**What is required:** Go through the entries below and collect each line with the string "orange" in it.

**Data for this exercise:**
------------------------------

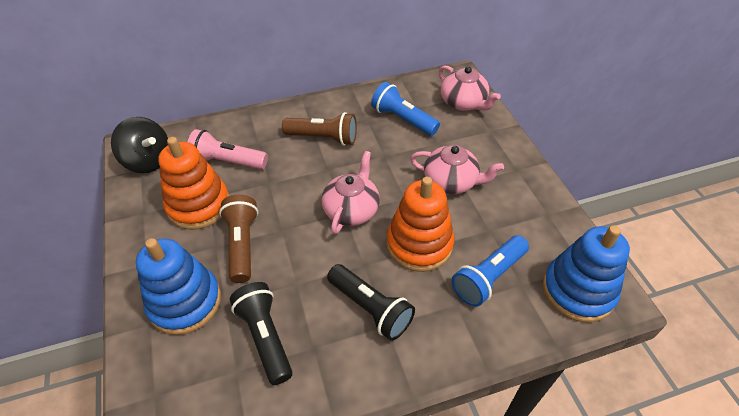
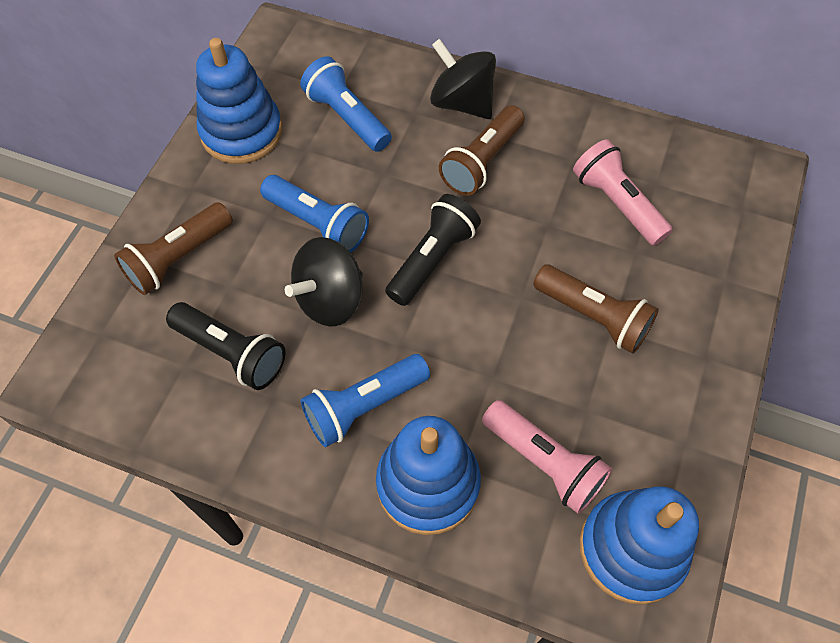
black spinning top: 1 -> 2
blue flashlight: 2 -> 3
blue stacking toy: 2 -> 3
brown flashlight: 2 -> 3
orange stacking toy: 2 -> 0
pink flashlight: 1 -> 2
pink teapot: 3 -> 0

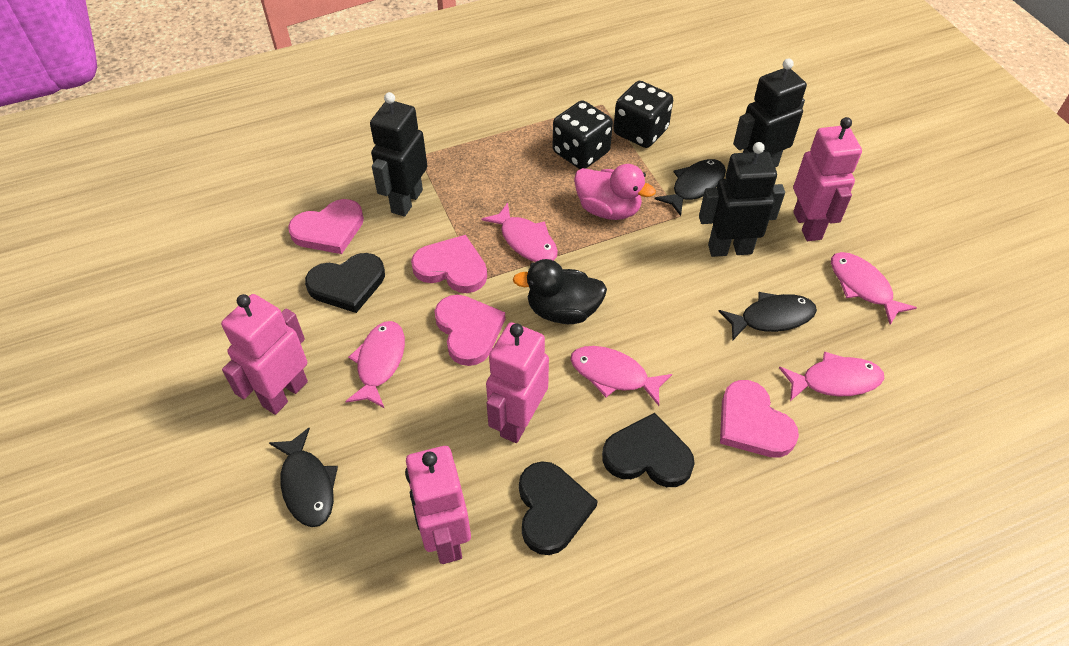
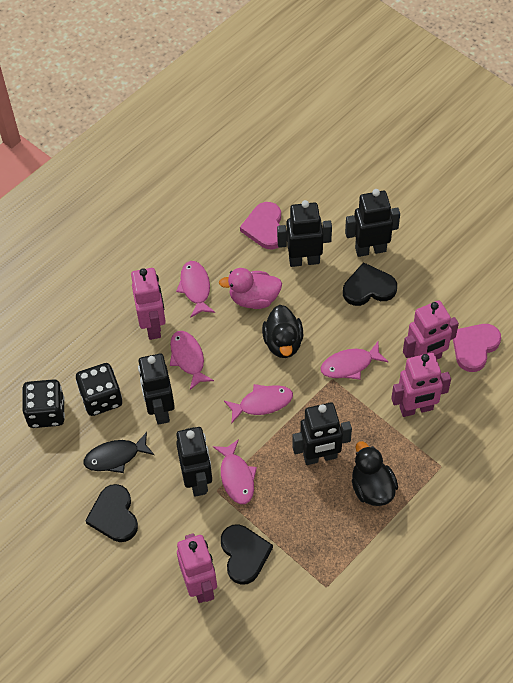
black duck: 1 -> 2
black fish: 3 -> 1
black robot: 3 -> 5
pink heart: 4 -> 2

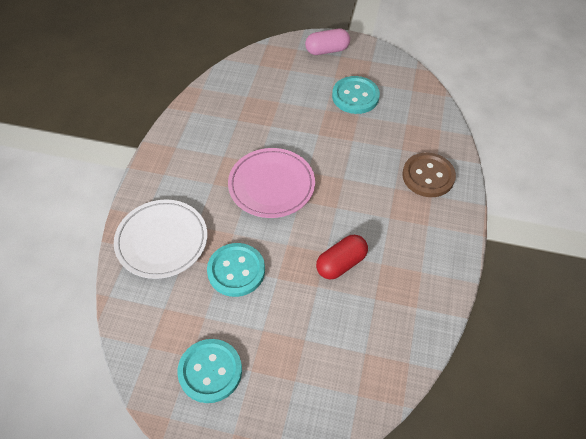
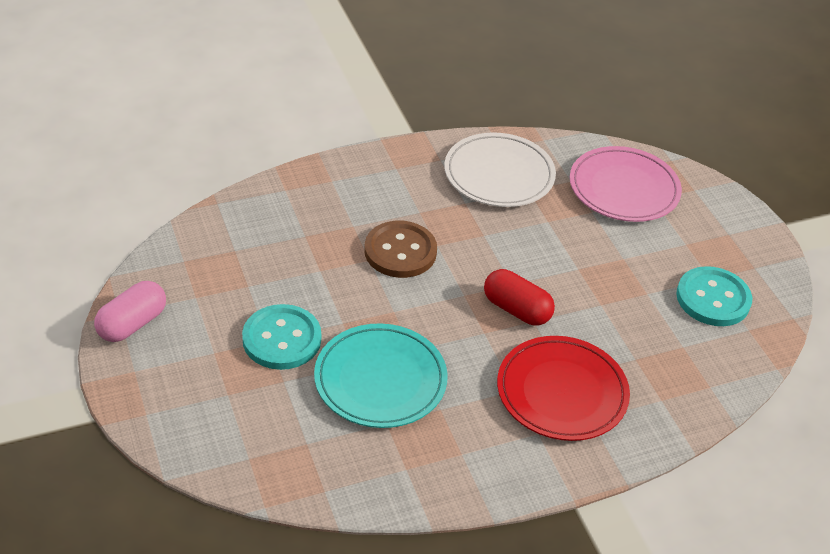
red plate: 0 -> 1
turquoise button: 3 -> 2
turquoise plate: 0 -> 1

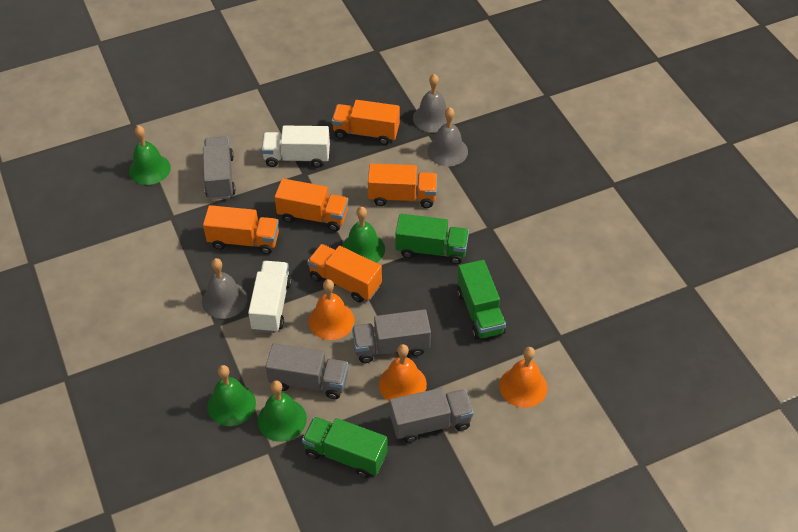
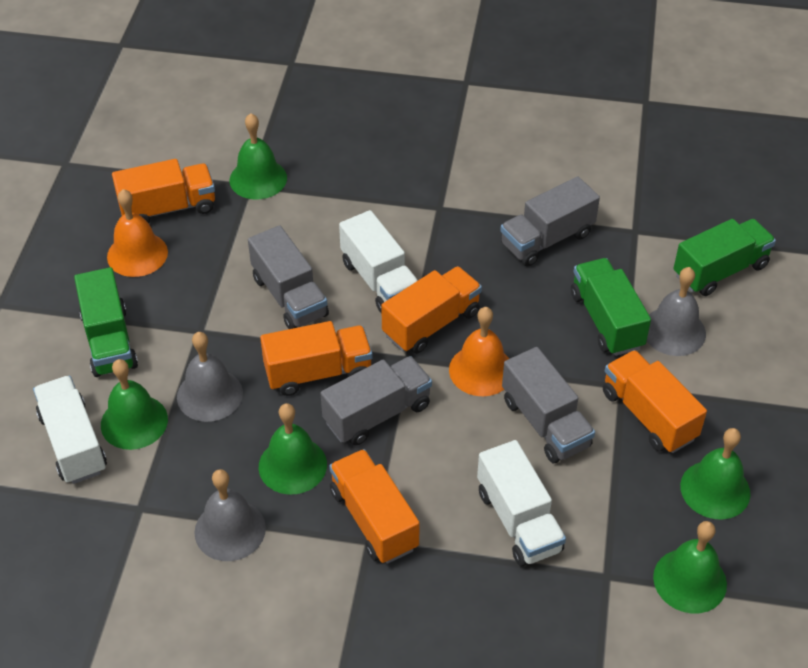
green bell: 4 -> 5
orange bell: 3 -> 2
white truck: 2 -> 3

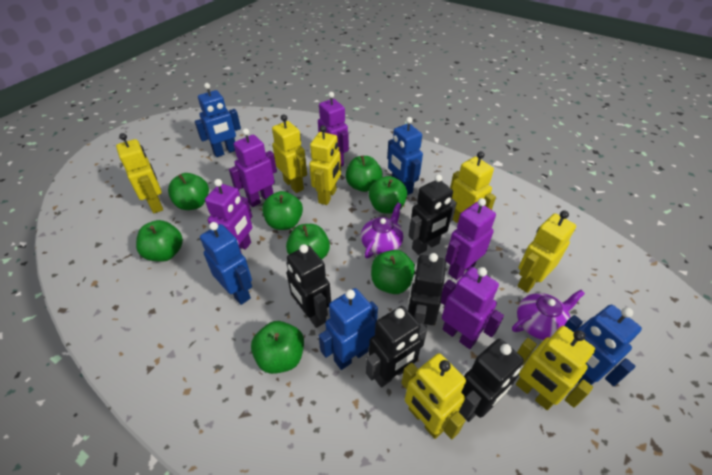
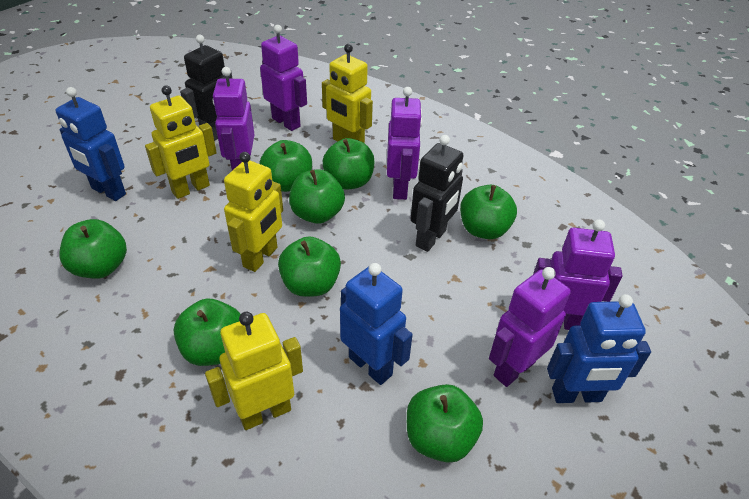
black robot: 5 -> 2
blue robot: 5 -> 3
purple teapot: 2 -> 0
yellow robot: 7 -> 4

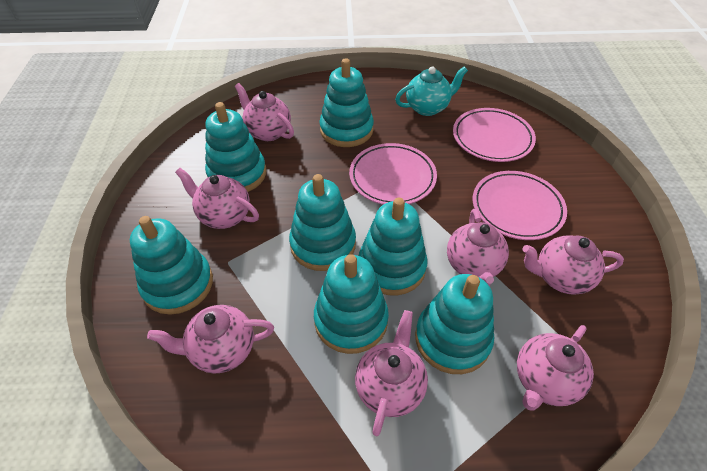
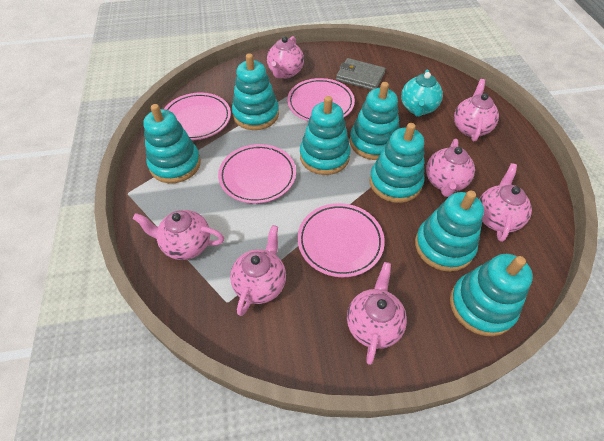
grey wallet: 0 -> 1
pink plate: 3 -> 4

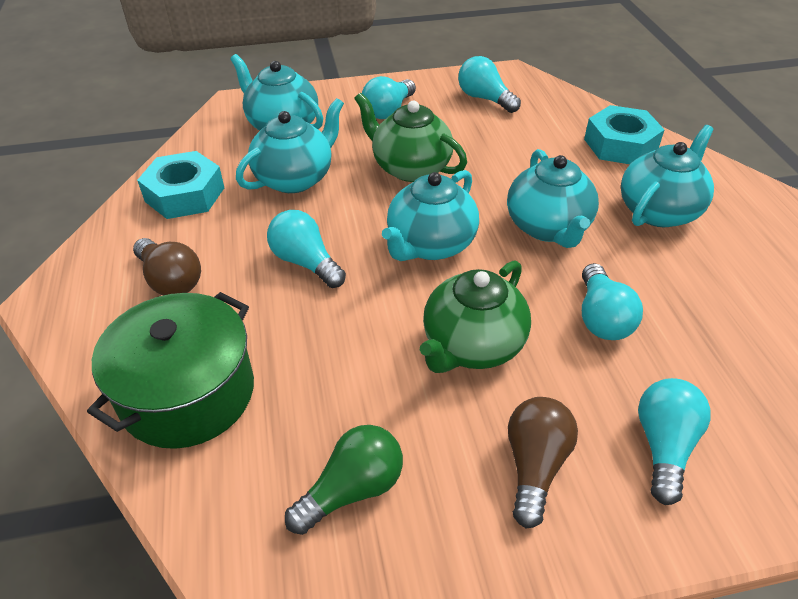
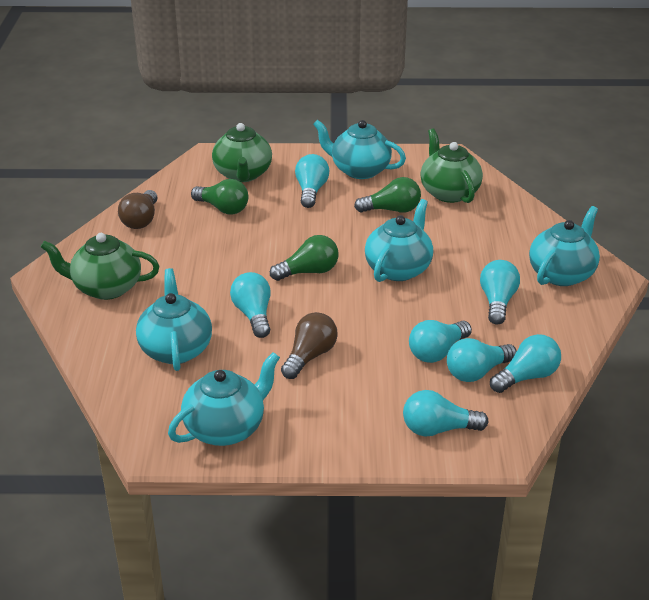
green light bulb: 1 -> 3
green pot: 1 -> 0
green teapot: 2 -> 3
turquoise light bulb: 5 -> 7
turquoise nut: 2 -> 0

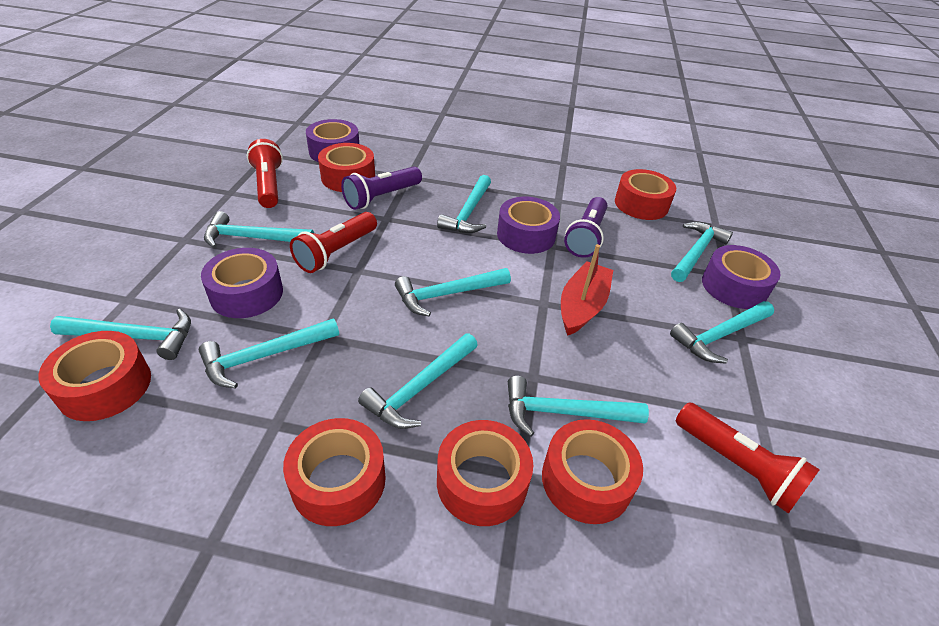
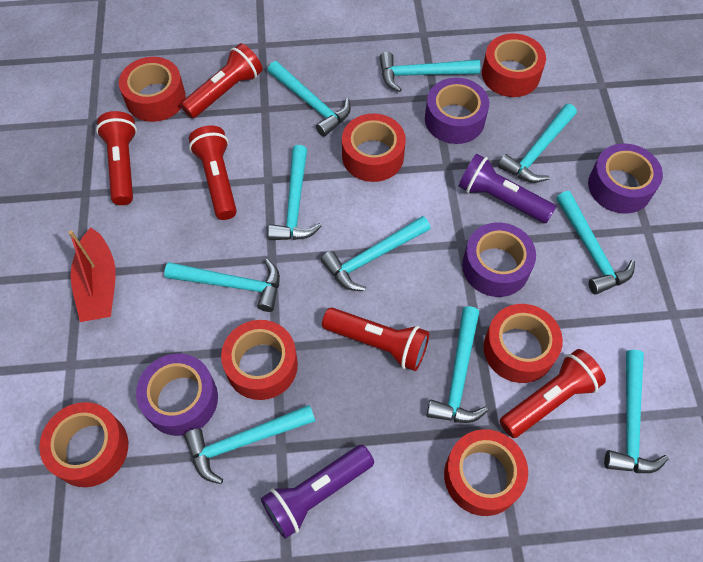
red flashlight: 3 -> 5
red tape: 6 -> 7
turquoise hammer: 9 -> 10

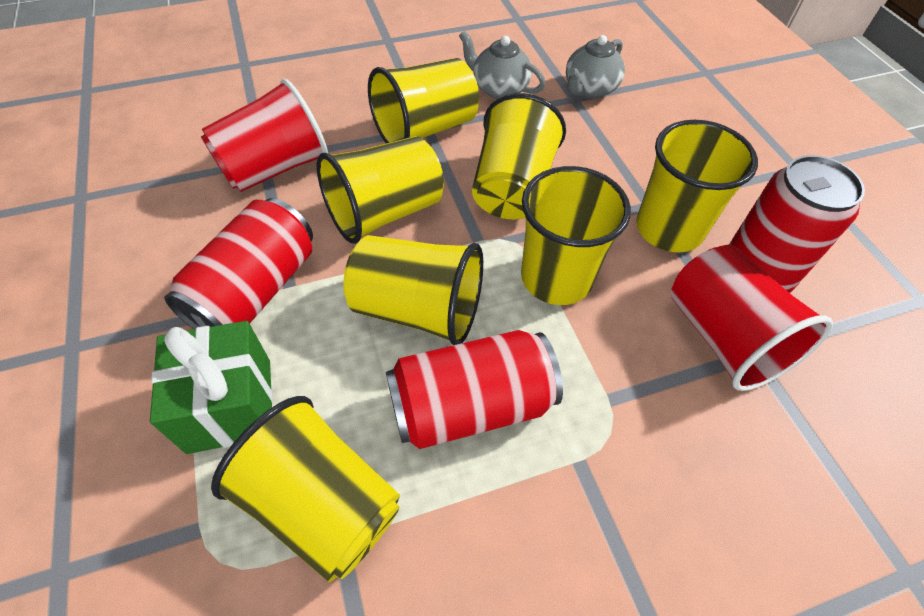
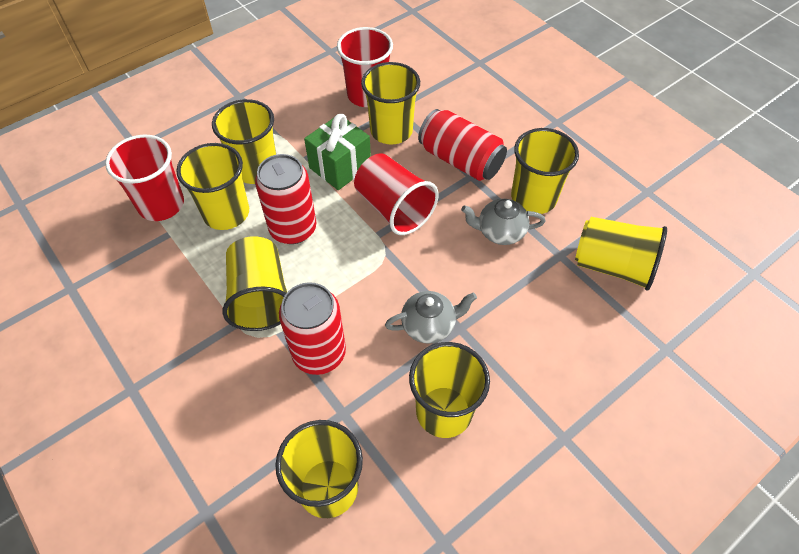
red cup: 2 -> 3
yellow cup: 7 -> 8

------------------------------

**Answer below:**
orange stacking toy: 2 -> 0
orange bell: 3 -> 2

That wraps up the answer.